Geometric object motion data
• • • • •
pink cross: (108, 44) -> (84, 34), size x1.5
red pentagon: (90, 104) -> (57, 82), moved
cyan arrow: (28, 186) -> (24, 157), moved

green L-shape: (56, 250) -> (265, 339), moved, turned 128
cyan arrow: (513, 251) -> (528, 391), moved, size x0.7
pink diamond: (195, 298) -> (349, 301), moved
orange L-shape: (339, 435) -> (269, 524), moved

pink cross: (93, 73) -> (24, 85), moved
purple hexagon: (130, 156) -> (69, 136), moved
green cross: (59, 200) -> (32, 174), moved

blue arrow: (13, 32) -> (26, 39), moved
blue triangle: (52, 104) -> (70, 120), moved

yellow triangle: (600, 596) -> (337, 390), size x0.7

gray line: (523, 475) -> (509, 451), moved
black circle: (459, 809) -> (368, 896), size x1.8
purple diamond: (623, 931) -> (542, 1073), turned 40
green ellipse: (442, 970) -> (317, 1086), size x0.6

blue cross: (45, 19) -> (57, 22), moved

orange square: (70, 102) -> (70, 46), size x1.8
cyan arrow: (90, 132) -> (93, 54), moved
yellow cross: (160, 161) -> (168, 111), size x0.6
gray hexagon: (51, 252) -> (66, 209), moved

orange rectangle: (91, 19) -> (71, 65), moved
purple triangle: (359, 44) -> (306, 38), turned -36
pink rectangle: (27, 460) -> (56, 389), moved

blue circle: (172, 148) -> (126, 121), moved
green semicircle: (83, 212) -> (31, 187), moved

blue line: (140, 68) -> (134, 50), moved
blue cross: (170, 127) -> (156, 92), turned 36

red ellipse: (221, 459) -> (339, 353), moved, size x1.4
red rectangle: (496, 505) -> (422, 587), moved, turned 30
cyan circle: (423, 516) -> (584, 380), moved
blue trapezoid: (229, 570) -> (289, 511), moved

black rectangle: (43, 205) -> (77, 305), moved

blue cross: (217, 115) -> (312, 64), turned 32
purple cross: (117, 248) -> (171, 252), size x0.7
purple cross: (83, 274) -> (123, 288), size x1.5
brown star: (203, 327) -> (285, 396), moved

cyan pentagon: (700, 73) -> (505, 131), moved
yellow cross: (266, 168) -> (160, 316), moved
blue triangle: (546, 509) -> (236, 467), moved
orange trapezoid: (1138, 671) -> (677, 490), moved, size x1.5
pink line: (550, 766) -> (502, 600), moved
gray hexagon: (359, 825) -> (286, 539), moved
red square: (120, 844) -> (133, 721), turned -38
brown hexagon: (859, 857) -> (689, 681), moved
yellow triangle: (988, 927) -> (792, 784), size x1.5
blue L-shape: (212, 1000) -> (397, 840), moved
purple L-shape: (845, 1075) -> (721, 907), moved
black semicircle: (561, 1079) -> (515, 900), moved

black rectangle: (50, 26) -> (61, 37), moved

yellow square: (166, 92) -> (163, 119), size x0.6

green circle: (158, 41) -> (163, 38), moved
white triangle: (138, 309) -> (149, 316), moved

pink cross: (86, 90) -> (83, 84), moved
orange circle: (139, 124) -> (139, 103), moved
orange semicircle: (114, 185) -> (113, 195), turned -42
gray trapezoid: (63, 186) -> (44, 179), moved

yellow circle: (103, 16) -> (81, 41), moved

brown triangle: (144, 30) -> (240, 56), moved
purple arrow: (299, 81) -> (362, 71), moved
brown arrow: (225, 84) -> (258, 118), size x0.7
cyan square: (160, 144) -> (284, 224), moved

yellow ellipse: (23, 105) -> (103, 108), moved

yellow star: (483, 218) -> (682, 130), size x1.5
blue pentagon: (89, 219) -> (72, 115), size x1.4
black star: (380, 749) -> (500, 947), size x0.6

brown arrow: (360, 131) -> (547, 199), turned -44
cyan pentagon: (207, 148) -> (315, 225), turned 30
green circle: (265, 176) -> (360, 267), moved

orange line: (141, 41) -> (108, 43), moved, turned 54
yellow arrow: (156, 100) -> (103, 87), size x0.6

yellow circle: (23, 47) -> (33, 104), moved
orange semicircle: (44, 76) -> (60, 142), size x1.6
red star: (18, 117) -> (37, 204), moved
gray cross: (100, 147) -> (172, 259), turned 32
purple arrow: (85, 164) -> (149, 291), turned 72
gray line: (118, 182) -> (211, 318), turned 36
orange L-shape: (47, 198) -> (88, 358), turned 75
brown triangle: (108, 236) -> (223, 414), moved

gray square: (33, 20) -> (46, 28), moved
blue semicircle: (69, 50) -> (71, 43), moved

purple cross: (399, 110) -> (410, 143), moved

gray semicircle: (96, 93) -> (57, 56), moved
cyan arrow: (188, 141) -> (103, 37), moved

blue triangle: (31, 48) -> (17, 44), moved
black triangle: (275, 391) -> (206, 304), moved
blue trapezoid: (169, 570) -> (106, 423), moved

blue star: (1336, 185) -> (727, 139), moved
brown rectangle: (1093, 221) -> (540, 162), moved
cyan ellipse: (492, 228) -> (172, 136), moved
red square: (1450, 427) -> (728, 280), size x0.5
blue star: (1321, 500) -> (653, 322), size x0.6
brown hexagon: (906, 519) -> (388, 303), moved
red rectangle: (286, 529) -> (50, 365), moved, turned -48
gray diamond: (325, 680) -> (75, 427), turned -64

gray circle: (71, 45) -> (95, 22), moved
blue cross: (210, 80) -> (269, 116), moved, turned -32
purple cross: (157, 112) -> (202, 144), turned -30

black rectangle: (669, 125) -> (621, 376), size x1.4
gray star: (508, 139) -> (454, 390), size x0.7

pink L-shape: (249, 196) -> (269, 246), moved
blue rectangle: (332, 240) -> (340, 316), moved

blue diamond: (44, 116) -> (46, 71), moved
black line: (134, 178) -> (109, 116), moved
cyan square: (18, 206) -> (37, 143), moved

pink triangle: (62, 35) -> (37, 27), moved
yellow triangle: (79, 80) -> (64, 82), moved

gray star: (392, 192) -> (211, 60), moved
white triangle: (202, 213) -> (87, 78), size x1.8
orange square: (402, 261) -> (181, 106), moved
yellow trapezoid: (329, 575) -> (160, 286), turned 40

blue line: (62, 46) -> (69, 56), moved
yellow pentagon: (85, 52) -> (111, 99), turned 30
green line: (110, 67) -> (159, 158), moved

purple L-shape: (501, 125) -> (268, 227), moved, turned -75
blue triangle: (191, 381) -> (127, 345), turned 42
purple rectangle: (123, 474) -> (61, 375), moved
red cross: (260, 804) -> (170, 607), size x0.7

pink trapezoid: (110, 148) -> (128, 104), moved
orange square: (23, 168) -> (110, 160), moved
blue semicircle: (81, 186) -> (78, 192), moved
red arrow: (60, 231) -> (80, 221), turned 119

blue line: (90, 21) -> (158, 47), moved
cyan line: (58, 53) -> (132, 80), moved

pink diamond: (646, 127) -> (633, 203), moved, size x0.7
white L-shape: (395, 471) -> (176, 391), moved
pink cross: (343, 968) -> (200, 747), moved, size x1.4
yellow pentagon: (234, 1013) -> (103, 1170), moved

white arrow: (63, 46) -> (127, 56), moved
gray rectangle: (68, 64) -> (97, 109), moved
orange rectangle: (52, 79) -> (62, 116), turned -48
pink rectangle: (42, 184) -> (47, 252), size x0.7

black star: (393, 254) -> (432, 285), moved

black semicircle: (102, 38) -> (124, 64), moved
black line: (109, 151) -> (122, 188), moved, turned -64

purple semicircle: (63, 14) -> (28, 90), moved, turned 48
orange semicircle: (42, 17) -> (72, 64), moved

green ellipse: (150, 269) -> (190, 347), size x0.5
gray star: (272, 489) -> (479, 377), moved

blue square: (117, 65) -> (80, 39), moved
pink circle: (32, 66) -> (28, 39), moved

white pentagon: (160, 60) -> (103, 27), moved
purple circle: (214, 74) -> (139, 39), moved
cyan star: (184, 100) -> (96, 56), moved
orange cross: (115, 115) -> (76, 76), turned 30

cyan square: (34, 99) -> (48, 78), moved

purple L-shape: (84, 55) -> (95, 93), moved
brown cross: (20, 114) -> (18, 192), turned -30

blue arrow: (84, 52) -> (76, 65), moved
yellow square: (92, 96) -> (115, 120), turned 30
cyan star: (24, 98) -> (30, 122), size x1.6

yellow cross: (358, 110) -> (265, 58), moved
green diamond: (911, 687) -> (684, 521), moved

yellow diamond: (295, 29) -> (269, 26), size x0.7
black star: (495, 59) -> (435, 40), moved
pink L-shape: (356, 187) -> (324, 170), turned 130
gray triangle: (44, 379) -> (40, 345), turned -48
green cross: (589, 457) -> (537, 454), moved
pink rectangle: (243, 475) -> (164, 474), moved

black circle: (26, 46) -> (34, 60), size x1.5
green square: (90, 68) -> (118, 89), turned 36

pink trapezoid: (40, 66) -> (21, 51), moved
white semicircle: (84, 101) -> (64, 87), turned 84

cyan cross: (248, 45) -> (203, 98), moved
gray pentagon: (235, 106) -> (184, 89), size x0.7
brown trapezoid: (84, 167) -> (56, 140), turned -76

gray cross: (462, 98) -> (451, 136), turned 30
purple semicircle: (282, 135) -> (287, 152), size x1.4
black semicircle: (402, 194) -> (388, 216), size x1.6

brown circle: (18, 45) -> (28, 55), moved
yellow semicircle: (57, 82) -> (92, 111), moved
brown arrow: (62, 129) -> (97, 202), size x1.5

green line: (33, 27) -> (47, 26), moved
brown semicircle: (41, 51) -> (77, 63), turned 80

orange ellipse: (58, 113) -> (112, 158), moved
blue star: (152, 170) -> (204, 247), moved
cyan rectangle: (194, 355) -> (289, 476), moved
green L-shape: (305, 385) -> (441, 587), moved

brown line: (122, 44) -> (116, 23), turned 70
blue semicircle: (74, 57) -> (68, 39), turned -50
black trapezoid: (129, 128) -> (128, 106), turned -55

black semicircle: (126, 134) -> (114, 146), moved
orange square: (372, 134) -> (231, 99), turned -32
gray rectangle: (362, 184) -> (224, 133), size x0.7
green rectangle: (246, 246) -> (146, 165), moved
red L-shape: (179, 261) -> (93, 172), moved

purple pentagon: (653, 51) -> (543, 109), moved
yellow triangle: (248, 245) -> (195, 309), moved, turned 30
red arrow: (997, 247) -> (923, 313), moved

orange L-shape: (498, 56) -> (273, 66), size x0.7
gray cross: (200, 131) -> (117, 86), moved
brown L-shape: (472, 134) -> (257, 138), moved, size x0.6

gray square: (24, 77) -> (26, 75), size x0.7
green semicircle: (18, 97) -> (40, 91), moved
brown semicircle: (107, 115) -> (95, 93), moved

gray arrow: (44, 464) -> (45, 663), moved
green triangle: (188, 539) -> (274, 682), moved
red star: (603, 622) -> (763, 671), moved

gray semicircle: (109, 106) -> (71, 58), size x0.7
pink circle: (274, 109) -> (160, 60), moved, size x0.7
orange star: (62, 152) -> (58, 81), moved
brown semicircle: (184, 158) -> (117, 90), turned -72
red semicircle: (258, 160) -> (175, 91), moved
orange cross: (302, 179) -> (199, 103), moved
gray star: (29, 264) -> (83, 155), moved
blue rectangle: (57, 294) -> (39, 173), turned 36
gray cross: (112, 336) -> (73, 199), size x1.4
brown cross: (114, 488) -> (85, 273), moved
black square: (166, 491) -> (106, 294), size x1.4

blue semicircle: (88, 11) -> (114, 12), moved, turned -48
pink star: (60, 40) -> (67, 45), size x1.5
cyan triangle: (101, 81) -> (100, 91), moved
• • • • •
TO DO -> Determine how many lines of the data above hold the word "diamond". Output that number only.

EXERCISE RESPONSE -> 7